-- Task brief --
Print the entries verbatim, leaving out the images they contain.

=====

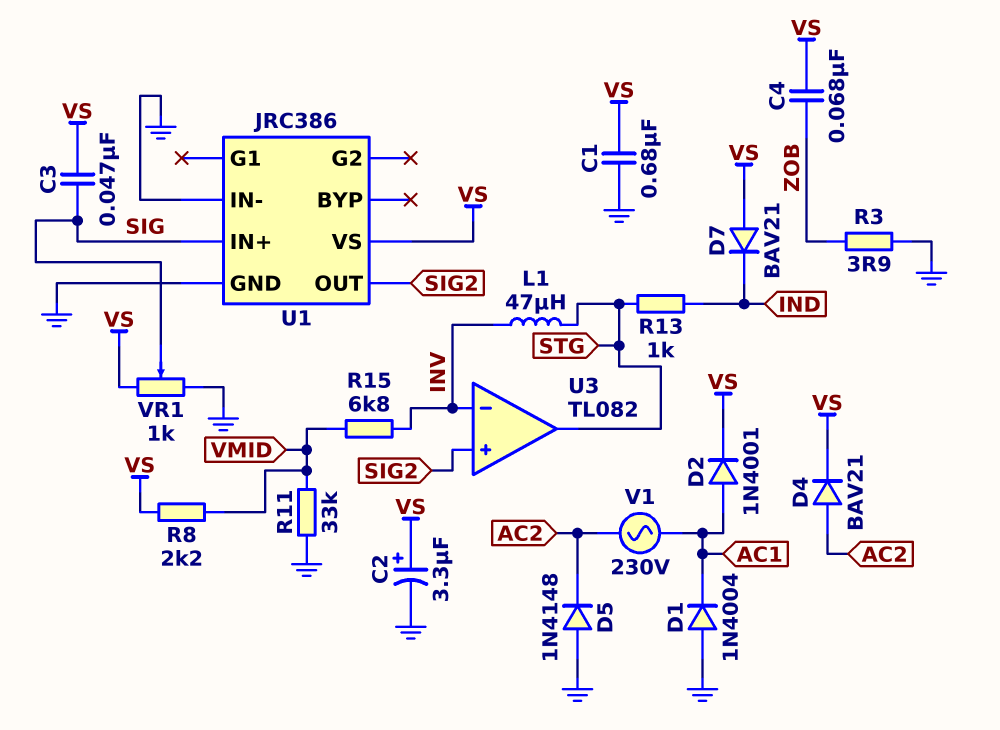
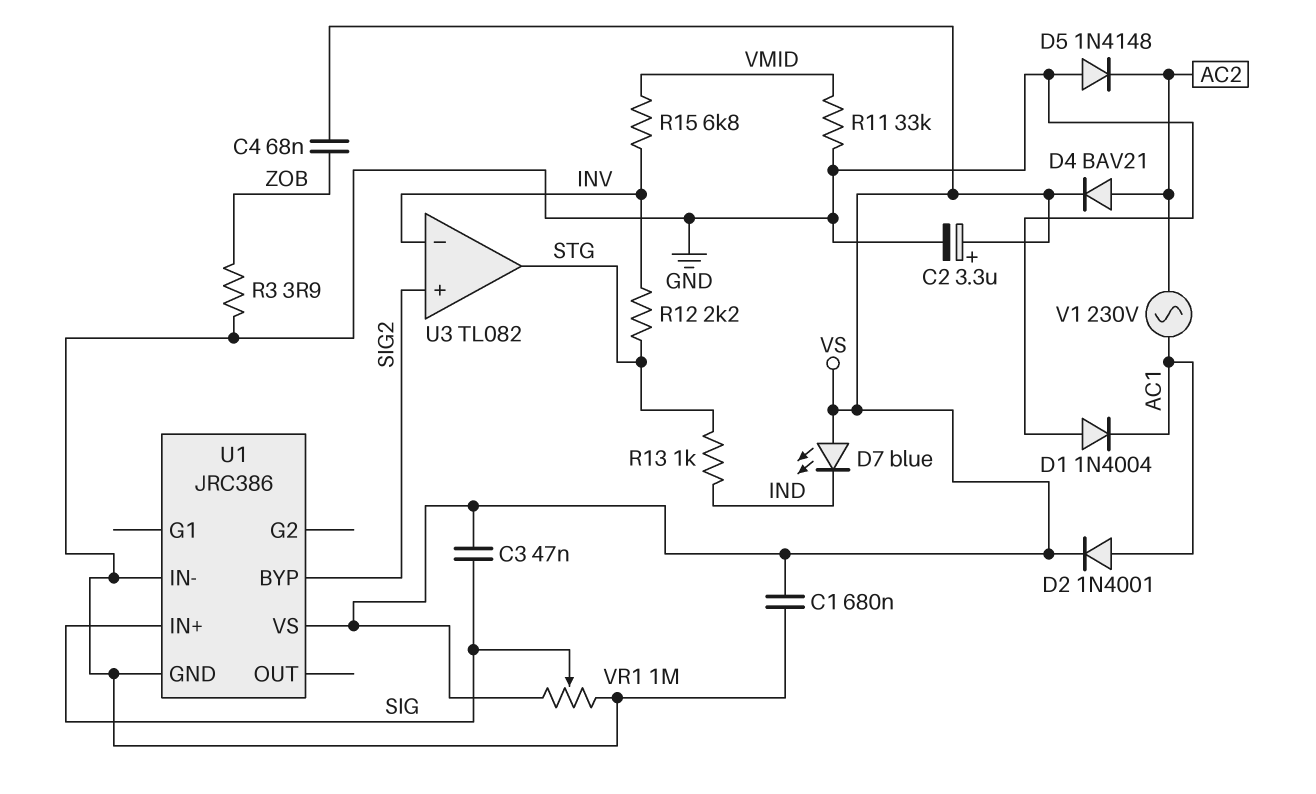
D7: diode BAV21 (A VS, K IND) -> LED blue (A VS, K IND)
L1: 47uH (INV, STG) -> none
R8: 2.2k (VMID, VS) -> none
R12: none -> 2.2k (INV, STG)
U1 pin BYP: none -> SIG2
U1 pin OUT: SIG2 -> none
VR1: 1k (GND, VS, wiper SIG) -> 1M (GND, VS, wiper SIG)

=====

-- Response to the task --
D7: diode BAV21 (A VS, K IND) -> LED blue (A VS, K IND)
L1: 47uH (INV, STG) -> none
R8: 2.2k (VMID, VS) -> none
R12: none -> 2.2k (INV, STG)
U1 pin BYP: none -> SIG2
U1 pin OUT: SIG2 -> none
VR1: 1k (GND, VS, wiper SIG) -> 1M (GND, VS, wiper SIG)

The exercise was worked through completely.